Problem details: When duplicating the records beneath this instruction, omit every picture and keep all else exact.

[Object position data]
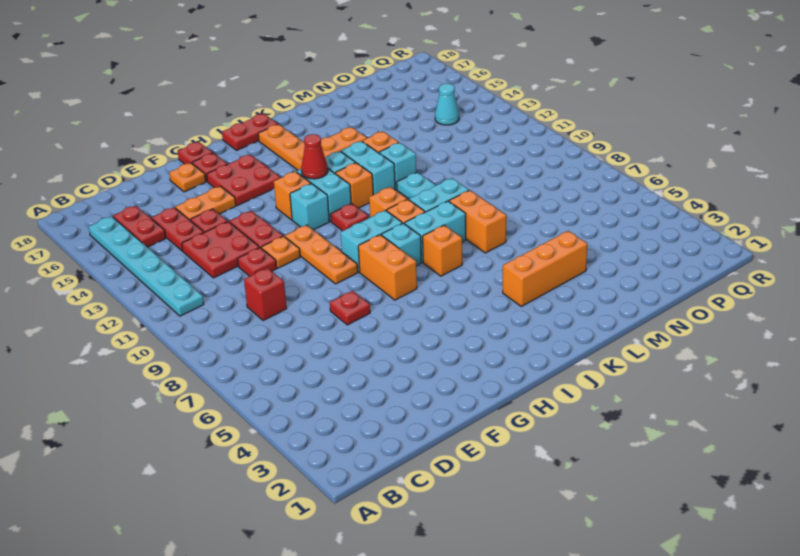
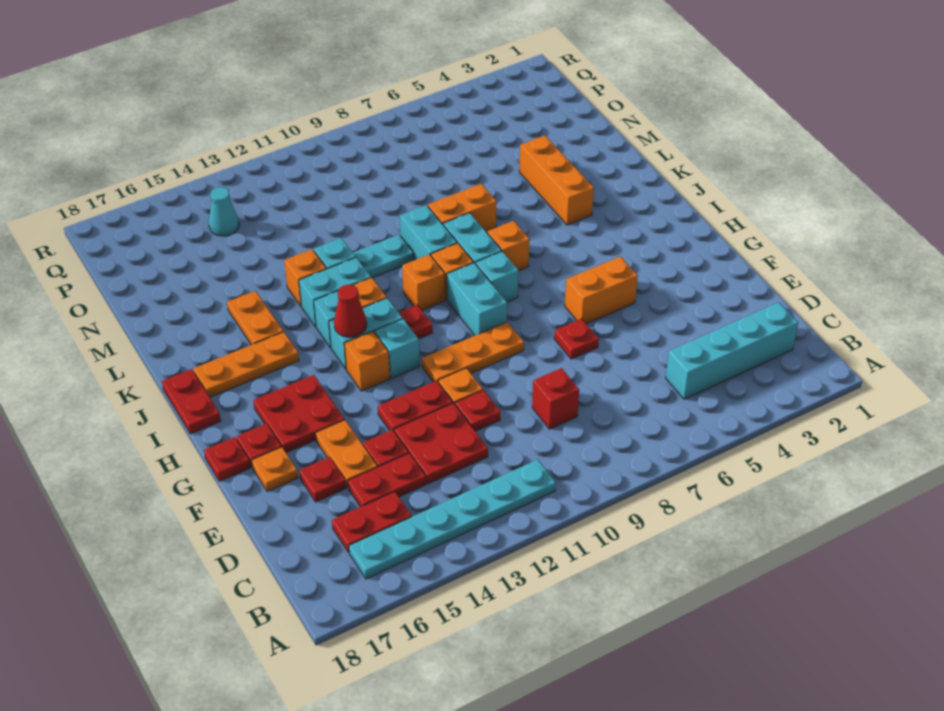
none -> cyan 1x4 brick [666,302,798,399]
none -> red 1x1 plate [299,457,346,502]
orange 1x2 brick [358,235,417,300] -> orange 1x2 brick moved to [565,257,638,324]

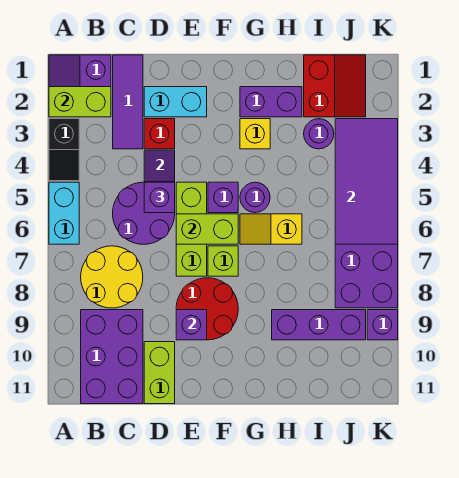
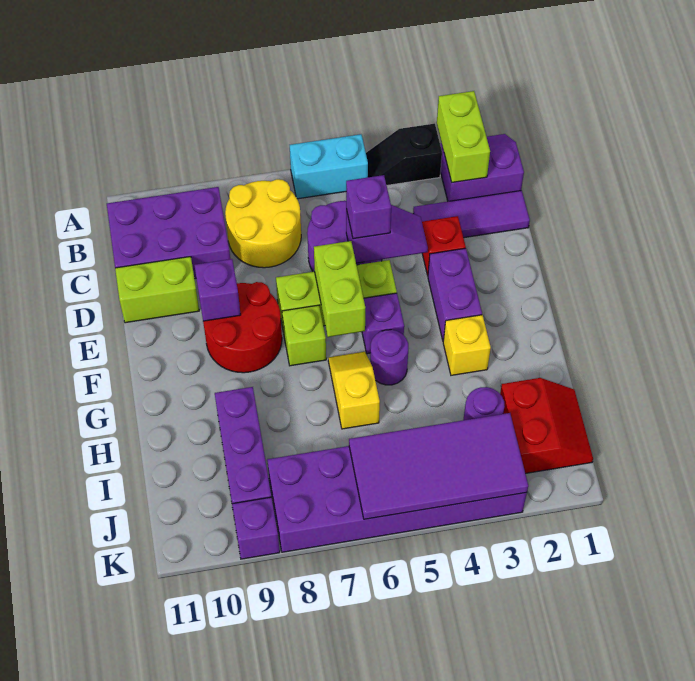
cyan 1x2 brick [144,87,207,117] -> none
purple 1x2 brick [240,87,302,117] -> purple 1x2 brick moved to [428,248,482,341]
red 2x2 slope [304,55,366,117] -> red 2x2 slope turned to [500,378,593,474]

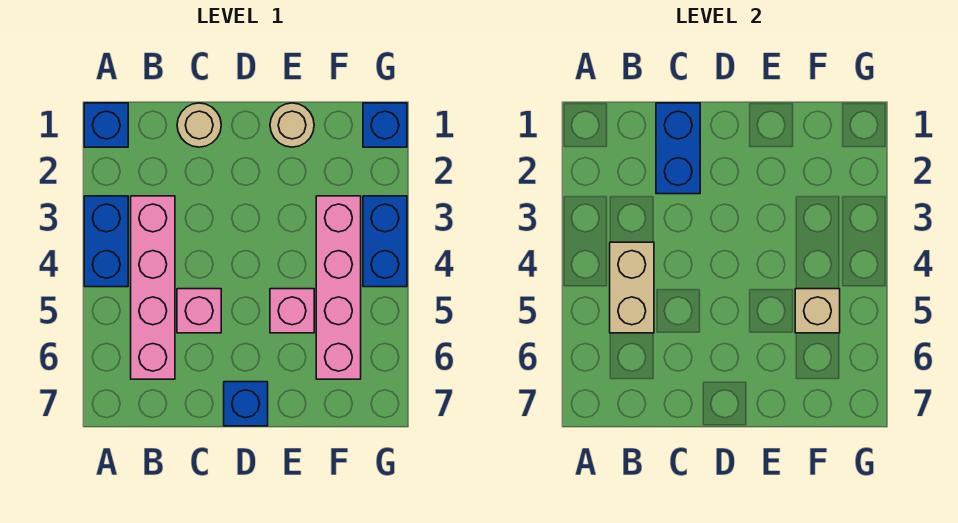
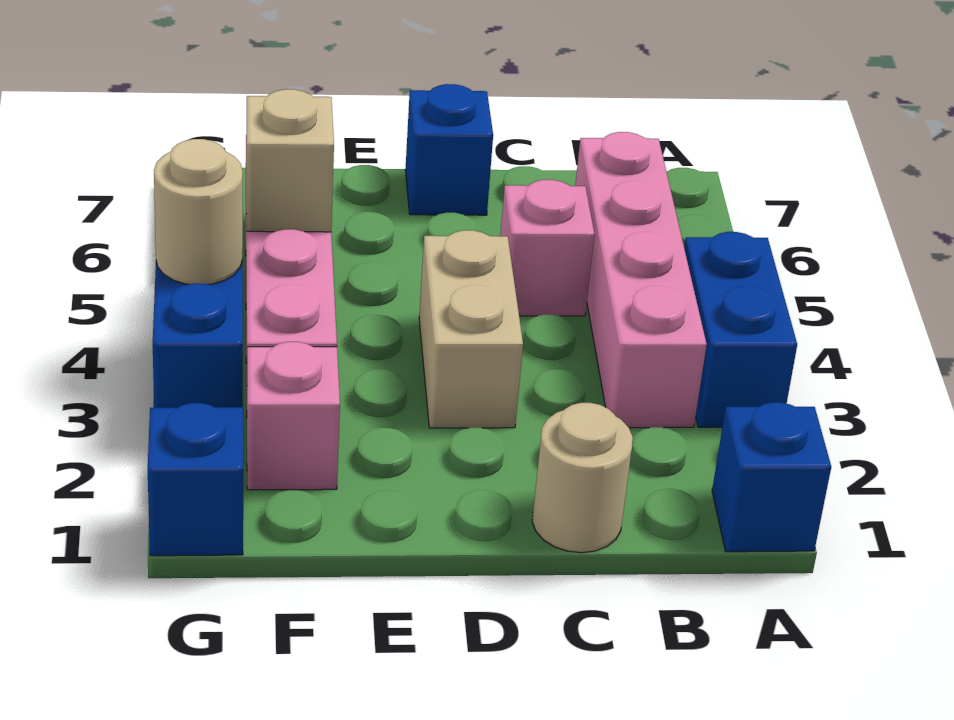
tan 1x2 brick [610,242,654,333] -> tan 1x2 brick moved to [419,230,523,428]
blue 1x2 brick [656,103,700,194] -> none
tan 1x1 round brick [270,103,314,147] -> tan 1x1 round brick moved to [154,139,243,285]
pink 1x1 brick [270,289,314,333] -> pink 1x1 brick moved to [247,342,340,490]

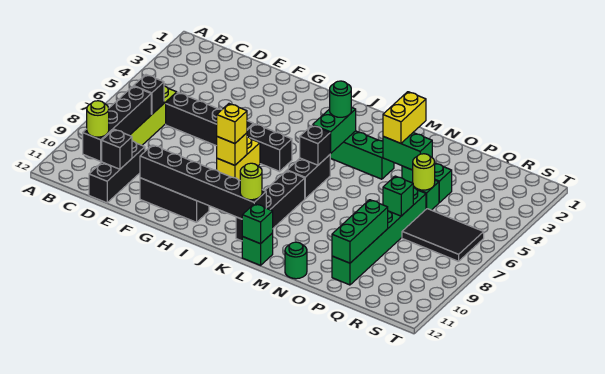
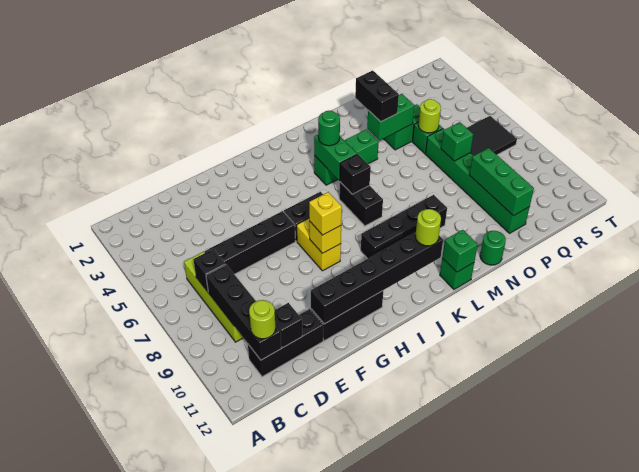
black 1x3 brick [89,141,145,203] -> black 1x3 brick turned to [248,309,323,377]
black 1x4 brick [236,171,305,241] -> black 1x4 brick turned to [361,195,447,259]
yellow 1x2 brick [383,92,426,143] -> black 1x2 brick [355,70,399,122]

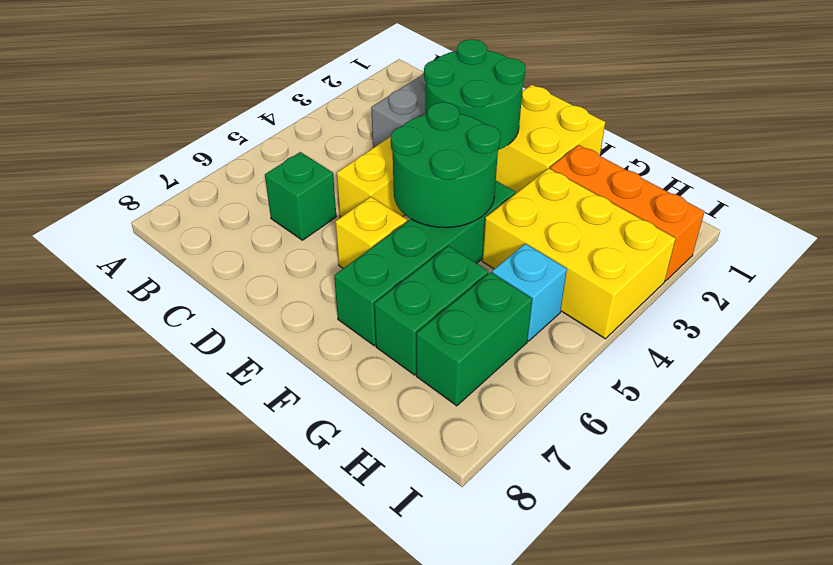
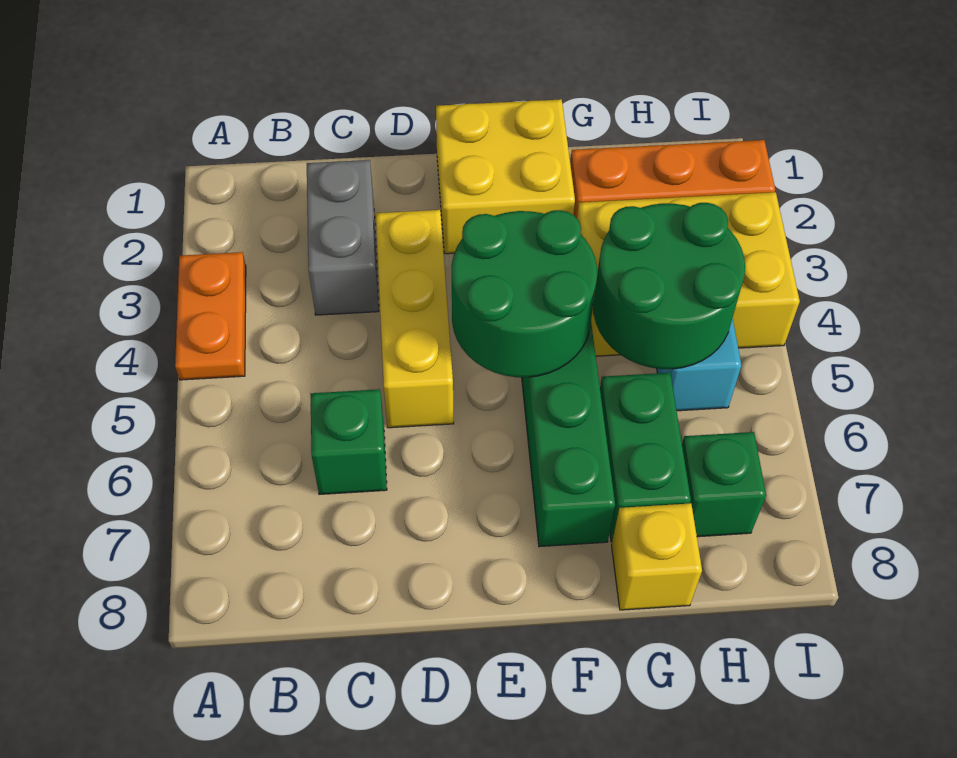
none -> orange 1x2 plate [175,252,246,380]
green 2x2 round brick [424,40,526,150] -> green 2x2 round brick moved to [593,203,745,369]
yellow 1x1 brick [335,197,407,268] -> yellow 1x1 brick moved to [611,503,702,610]
green 1x2 brick [416,272,532,406] -> green 1x1 brick [682,432,766,537]

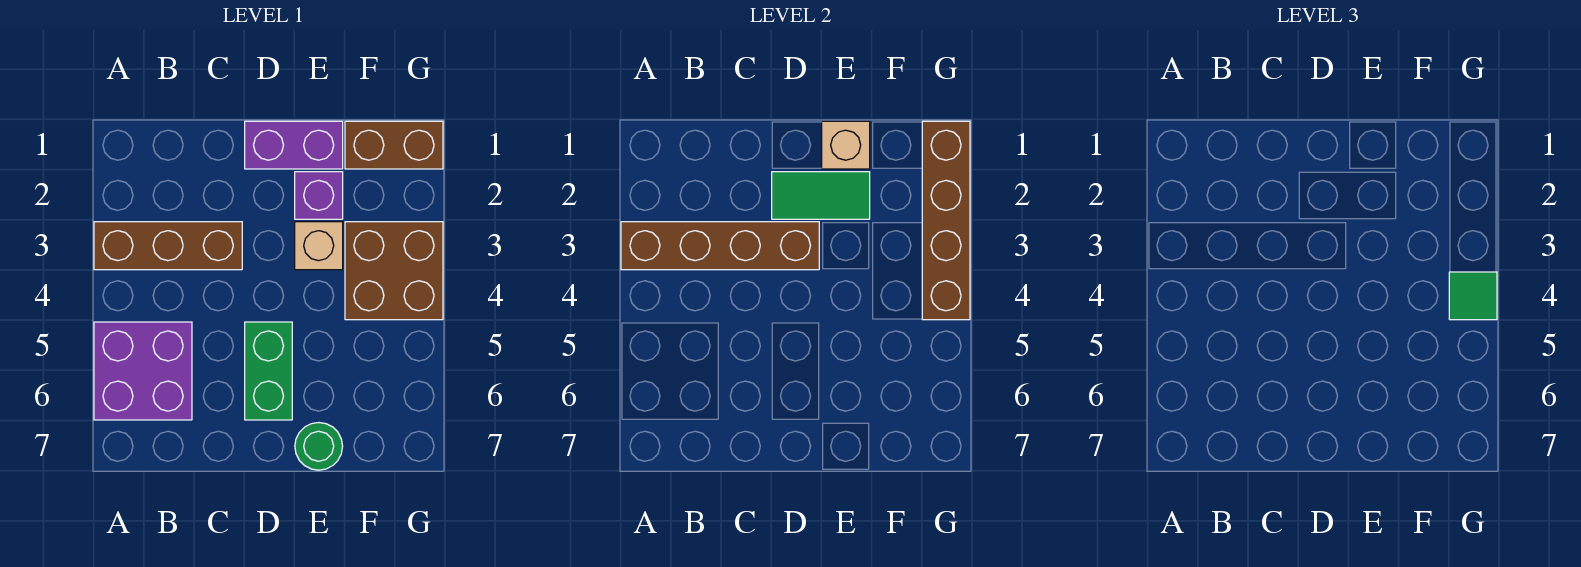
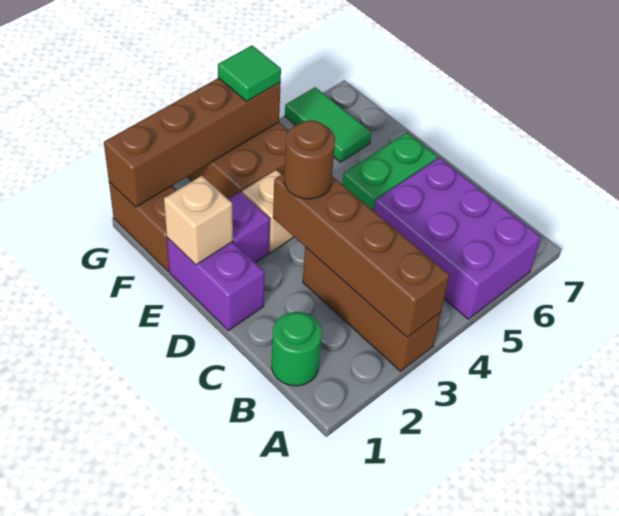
purple 2x2 brick [94,322,192,420] -> purple 2x3 brick [374,158,541,319]
green 1x2 tile [772,172,870,219] -> green 1x2 tile moved to [285,87,371,162]
none -> brown 1x1 round brick [284,120,335,199]
green 1x1 round brick [295,423,343,470] -> green 1x1 round brick moved to [272,312,322,386]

Solved exercise:
none -> cyan 1x4 brick [666,302,798,399]
none -> red 1x1 plate [299,457,346,502]
orange 1x2 brick [358,235,417,300] -> orange 1x2 brick moved to [565,257,638,324]

cyan 1x2 brick [144,87,207,117] -> none
purple 1x2 brick [240,87,302,117] -> purple 1x2 brick moved to [428,248,482,341]
red 2x2 slope [304,55,366,117] -> red 2x2 slope turned to [500,378,593,474]

tan 1x2 brick [610,242,654,333] -> tan 1x2 brick moved to [419,230,523,428]
blue 1x2 brick [656,103,700,194] -> none
tan 1x1 round brick [270,103,314,147] -> tan 1x1 round brick moved to [154,139,243,285]
pink 1x1 brick [270,289,314,333] -> pink 1x1 brick moved to [247,342,340,490]

black 1x3 brick [89,141,145,203] -> black 1x3 brick turned to [248,309,323,377]
black 1x4 brick [236,171,305,241] -> black 1x4 brick turned to [361,195,447,259]
yellow 1x2 brick [383,92,426,143] -> black 1x2 brick [355,70,399,122]

none -> orange 1x2 plate [175,252,246,380]
green 2x2 round brick [424,40,526,150] -> green 2x2 round brick moved to [593,203,745,369]
yellow 1x1 brick [335,197,407,268] -> yellow 1x1 brick moved to [611,503,702,610]
green 1x2 brick [416,272,532,406] -> green 1x1 brick [682,432,766,537]

purple 2x2 brick [94,322,192,420] -> purple 2x3 brick [374,158,541,319]
green 1x2 tile [772,172,870,219] -> green 1x2 tile moved to [285,87,371,162]
none -> brown 1x1 round brick [284,120,335,199]
green 1x1 round brick [295,423,343,470] -> green 1x1 round brick moved to [272,312,322,386]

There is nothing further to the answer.